● **Extracted material**:
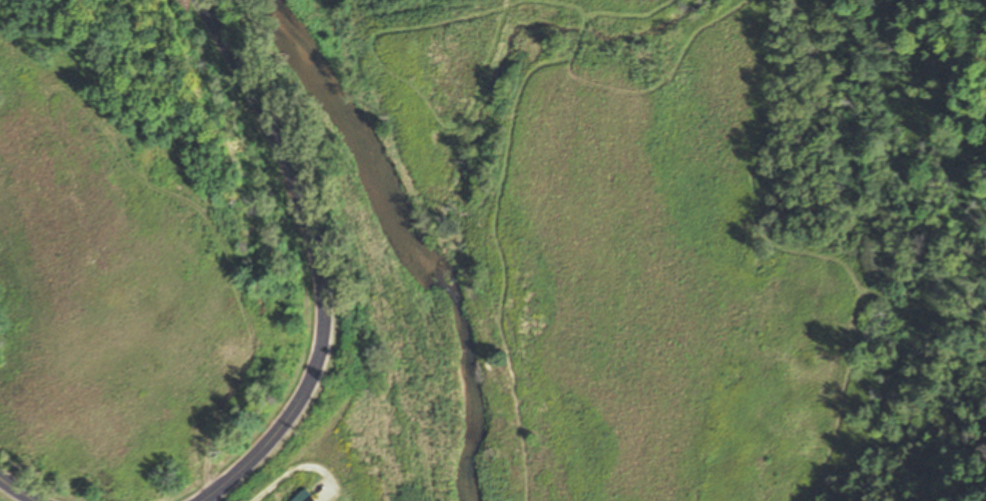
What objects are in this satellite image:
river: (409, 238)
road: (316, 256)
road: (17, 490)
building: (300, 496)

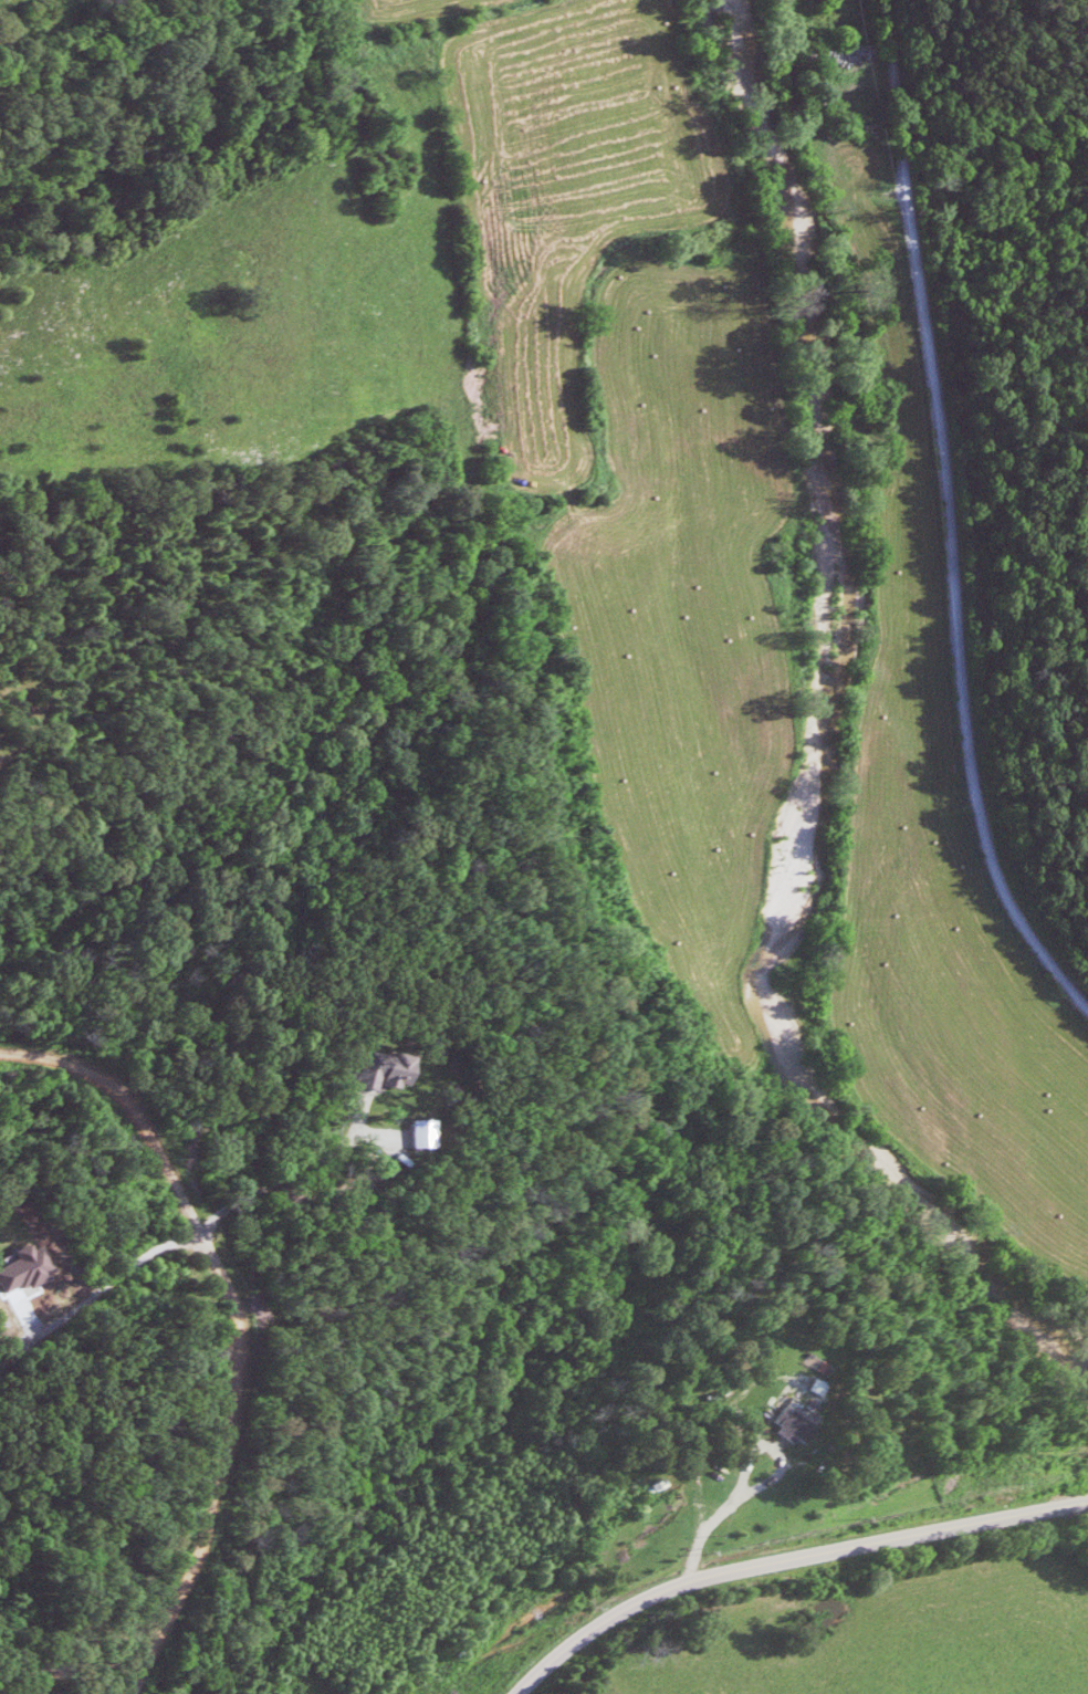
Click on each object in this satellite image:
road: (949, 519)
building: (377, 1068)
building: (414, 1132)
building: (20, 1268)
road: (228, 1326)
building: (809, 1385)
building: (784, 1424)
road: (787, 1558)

● **Exercise**: The entries must be written out again unchanged. Images are to be left out.

● **Completed exercise**:
What objects are in this satellite image:
river: (409, 238)
road: (316, 256)
road: (17, 490)
building: (300, 496)

Click on each object in this satellite image:
road: (949, 519)
building: (377, 1068)
building: (414, 1132)
building: (20, 1268)
road: (228, 1326)
building: (809, 1385)
building: (784, 1424)
road: (787, 1558)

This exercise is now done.